Stored records
********************

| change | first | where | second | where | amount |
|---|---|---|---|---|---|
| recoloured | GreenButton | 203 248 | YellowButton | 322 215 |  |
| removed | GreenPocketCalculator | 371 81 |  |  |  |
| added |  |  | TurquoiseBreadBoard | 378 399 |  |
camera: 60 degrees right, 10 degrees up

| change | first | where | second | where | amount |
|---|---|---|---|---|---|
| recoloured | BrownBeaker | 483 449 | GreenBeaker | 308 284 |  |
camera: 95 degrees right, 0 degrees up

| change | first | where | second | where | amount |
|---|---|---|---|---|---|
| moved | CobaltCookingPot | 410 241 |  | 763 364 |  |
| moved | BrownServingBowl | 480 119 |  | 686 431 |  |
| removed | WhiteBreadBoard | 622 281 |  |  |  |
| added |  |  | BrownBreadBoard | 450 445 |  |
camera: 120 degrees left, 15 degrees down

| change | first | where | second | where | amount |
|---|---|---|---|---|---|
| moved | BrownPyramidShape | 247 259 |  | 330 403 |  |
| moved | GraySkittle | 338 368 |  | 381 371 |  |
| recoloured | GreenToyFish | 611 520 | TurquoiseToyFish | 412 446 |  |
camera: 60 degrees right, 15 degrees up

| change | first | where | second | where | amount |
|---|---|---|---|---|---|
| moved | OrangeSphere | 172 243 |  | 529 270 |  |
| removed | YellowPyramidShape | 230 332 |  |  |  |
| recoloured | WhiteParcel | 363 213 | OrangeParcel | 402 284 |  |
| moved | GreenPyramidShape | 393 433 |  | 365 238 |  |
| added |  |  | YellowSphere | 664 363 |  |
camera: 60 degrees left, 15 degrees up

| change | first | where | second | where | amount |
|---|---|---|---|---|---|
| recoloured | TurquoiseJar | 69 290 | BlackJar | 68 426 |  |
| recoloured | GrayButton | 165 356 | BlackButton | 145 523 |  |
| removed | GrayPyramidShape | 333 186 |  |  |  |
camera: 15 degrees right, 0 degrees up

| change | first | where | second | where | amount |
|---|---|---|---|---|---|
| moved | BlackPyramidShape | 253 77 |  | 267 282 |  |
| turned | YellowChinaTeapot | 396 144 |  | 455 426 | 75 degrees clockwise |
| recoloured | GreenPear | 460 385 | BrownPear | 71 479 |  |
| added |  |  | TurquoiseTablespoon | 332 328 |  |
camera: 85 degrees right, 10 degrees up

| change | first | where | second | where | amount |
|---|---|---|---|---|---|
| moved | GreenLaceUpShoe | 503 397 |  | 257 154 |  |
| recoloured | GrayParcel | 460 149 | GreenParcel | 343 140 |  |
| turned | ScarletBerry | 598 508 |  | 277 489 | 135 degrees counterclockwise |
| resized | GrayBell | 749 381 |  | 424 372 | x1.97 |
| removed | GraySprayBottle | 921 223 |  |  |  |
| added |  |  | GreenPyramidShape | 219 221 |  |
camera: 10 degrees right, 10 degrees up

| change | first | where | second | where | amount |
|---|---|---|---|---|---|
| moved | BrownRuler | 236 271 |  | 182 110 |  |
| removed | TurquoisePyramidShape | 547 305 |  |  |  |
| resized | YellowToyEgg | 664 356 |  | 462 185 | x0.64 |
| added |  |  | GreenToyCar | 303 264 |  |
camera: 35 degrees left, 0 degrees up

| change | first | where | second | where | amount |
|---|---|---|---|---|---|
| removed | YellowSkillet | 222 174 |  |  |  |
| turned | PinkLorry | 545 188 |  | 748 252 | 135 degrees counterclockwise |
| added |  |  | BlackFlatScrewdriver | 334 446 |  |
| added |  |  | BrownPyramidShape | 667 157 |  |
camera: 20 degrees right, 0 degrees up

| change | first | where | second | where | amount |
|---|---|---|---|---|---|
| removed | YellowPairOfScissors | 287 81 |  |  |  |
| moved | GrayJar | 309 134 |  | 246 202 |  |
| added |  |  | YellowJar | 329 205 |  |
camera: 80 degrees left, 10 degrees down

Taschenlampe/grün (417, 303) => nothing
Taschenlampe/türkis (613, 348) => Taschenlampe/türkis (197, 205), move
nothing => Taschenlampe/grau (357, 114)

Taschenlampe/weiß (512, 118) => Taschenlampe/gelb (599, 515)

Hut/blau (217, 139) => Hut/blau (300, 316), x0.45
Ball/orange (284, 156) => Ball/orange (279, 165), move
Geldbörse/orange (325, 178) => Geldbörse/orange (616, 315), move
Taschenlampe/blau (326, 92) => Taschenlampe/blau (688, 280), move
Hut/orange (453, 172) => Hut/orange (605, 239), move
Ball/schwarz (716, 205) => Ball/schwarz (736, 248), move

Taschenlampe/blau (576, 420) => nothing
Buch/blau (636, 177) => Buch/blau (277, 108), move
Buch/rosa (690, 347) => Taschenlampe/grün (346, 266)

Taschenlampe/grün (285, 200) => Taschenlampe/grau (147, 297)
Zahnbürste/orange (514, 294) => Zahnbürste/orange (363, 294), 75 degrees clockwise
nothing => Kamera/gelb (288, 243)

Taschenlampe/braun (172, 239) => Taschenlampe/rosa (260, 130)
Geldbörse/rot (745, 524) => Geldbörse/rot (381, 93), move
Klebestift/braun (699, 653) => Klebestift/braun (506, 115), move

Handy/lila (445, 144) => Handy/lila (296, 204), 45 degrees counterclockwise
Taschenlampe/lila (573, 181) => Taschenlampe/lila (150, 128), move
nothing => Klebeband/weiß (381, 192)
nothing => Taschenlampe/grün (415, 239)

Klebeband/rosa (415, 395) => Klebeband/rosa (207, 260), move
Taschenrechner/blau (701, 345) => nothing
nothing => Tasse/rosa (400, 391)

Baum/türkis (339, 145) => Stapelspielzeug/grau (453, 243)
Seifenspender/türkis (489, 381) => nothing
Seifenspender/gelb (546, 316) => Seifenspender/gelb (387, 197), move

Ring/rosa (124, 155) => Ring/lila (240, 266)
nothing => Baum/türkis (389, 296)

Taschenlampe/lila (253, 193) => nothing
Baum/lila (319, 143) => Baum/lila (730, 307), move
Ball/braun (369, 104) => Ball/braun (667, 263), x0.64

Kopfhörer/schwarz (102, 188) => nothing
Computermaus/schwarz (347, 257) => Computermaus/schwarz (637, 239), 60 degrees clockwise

********************

Please output the records shown above, with every character intact.

§ Your response:
| change | first | where | second | where | amount |
|---|---|---|---|---|---|
| recoloured | GreenButton | 203 248 | YellowButton | 322 215 |  |
| removed | GreenPocketCalculator | 371 81 |  |  |  |
| added |  |  | TurquoiseBreadBoard | 378 399 |  |
camera: 60 degrees right, 10 degrees up

| change | first | where | second | where | amount |
|---|---|---|---|---|---|
| recoloured | BrownBeaker | 483 449 | GreenBeaker | 308 284 |  |
camera: 95 degrees right, 0 degrees up

| change | first | where | second | where | amount |
|---|---|---|---|---|---|
| moved | CobaltCookingPot | 410 241 |  | 763 364 |  |
| moved | BrownServingBowl | 480 119 |  | 686 431 |  |
| removed | WhiteBreadBoard | 622 281 |  |  |  |
| added |  |  | BrownBreadBoard | 450 445 |  |
camera: 120 degrees left, 15 degrees down

| change | first | where | second | where | amount |
|---|---|---|---|---|---|
| moved | BrownPyramidShape | 247 259 |  | 330 403 |  |
| moved | GraySkittle | 338 368 |  | 381 371 |  |
| recoloured | GreenToyFish | 611 520 | TurquoiseToyFish | 412 446 |  |
camera: 60 degrees right, 15 degrees up

| change | first | where | second | where | amount |
|---|---|---|---|---|---|
| moved | OrangeSphere | 172 243 |  | 529 270 |  |
| removed | YellowPyramidShape | 230 332 |  |  |  |
| recoloured | WhiteParcel | 363 213 | OrangeParcel | 402 284 |  |
| moved | GreenPyramidShape | 393 433 |  | 365 238 |  |
| added |  |  | YellowSphere | 664 363 |  |
camera: 60 degrees left, 15 degrees up

| change | first | where | second | where | amount |
|---|---|---|---|---|---|
| recoloured | TurquoiseJar | 69 290 | BlackJar | 68 426 |  |
| recoloured | GrayButton | 165 356 | BlackButton | 145 523 |  |
| removed | GrayPyramidShape | 333 186 |  |  |  |
camera: 15 degrees right, 0 degrees up

| change | first | where | second | where | amount |
|---|---|---|---|---|---|
| moved | BlackPyramidShape | 253 77 |  | 267 282 |  |
| turned | YellowChinaTeapot | 396 144 |  | 455 426 | 75 degrees clockwise |
| recoloured | GreenPear | 460 385 | BrownPear | 71 479 |  |
| added |  |  | TurquoiseTablespoon | 332 328 |  |
camera: 85 degrees right, 10 degrees up

| change | first | where | second | where | amount |
|---|---|---|---|---|---|
| moved | GreenLaceUpShoe | 503 397 |  | 257 154 |  |
| recoloured | GrayParcel | 460 149 | GreenParcel | 343 140 |  |
| turned | ScarletBerry | 598 508 |  | 277 489 | 135 degrees counterclockwise |
| resized | GrayBell | 749 381 |  | 424 372 | x1.97 |
| removed | GraySprayBottle | 921 223 |  |  |  |
| added |  |  | GreenPyramidShape | 219 221 |  |
camera: 10 degrees right, 10 degrees up

| change | first | where | second | where | amount |
|---|---|---|---|---|---|
| moved | BrownRuler | 236 271 |  | 182 110 |  |
| removed | TurquoisePyramidShape | 547 305 |  |  |  |
| resized | YellowToyEgg | 664 356 |  | 462 185 | x0.64 |
| added |  |  | GreenToyCar | 303 264 |  |
camera: 35 degrees left, 0 degrees up

| change | first | where | second | where | amount |
|---|---|---|---|---|---|
| removed | YellowSkillet | 222 174 |  |  |  |
| turned | PinkLorry | 545 188 |  | 748 252 | 135 degrees counterclockwise |
| added |  |  | BlackFlatScrewdriver | 334 446 |  |
| added |  |  | BrownPyramidShape | 667 157 |  |
camera: 20 degrees right, 0 degrees up

| change | first | where | second | where | amount |
|---|---|---|---|---|---|
| removed | YellowPairOfScissors | 287 81 |  |  |  |
| moved | GrayJar | 309 134 |  | 246 202 |  |
| added |  |  | YellowJar | 329 205 |  |
camera: 80 degrees left, 10 degrees down

Taschenlampe/grün (417, 303) => nothing
Taschenlampe/türkis (613, 348) => Taschenlampe/türkis (197, 205), move
nothing => Taschenlampe/grau (357, 114)

Taschenlampe/weiß (512, 118) => Taschenlampe/gelb (599, 515)

Hut/blau (217, 139) => Hut/blau (300, 316), x0.45
Ball/orange (284, 156) => Ball/orange (279, 165), move
Geldbörse/orange (325, 178) => Geldbörse/orange (616, 315), move
Taschenlampe/blau (326, 92) => Taschenlampe/blau (688, 280), move
Hut/orange (453, 172) => Hut/orange (605, 239), move
Ball/schwarz (716, 205) => Ball/schwarz (736, 248), move

Taschenlampe/blau (576, 420) => nothing
Buch/blau (636, 177) => Buch/blau (277, 108), move
Buch/rosa (690, 347) => Taschenlampe/grün (346, 266)

Taschenlampe/grün (285, 200) => Taschenlampe/grau (147, 297)
Zahnbürste/orange (514, 294) => Zahnbürste/orange (363, 294), 75 degrees clockwise
nothing => Kamera/gelb (288, 243)

Taschenlampe/braun (172, 239) => Taschenlampe/rosa (260, 130)
Geldbörse/rot (745, 524) => Geldbörse/rot (381, 93), move
Klebestift/braun (699, 653) => Klebestift/braun (506, 115), move

Handy/lila (445, 144) => Handy/lila (296, 204), 45 degrees counterclockwise
Taschenlampe/lila (573, 181) => Taschenlampe/lila (150, 128), move
nothing => Klebeband/weiß (381, 192)
nothing => Taschenlampe/grün (415, 239)

Klebeband/rosa (415, 395) => Klebeband/rosa (207, 260), move
Taschenrechner/blau (701, 345) => nothing
nothing => Tasse/rosa (400, 391)

Baum/türkis (339, 145) => Stapelspielzeug/grau (453, 243)
Seifenspender/türkis (489, 381) => nothing
Seifenspender/gelb (546, 316) => Seifenspender/gelb (387, 197), move

Ring/rosa (124, 155) => Ring/lila (240, 266)
nothing => Baum/türkis (389, 296)

Taschenlampe/lila (253, 193) => nothing
Baum/lila (319, 143) => Baum/lila (730, 307), move
Ball/braun (369, 104) => Ball/braun (667, 263), x0.64

Kopfhörer/schwarz (102, 188) => nothing
Computermaus/schwarz (347, 257) => Computermaus/schwarz (637, 239), 60 degrees clockwise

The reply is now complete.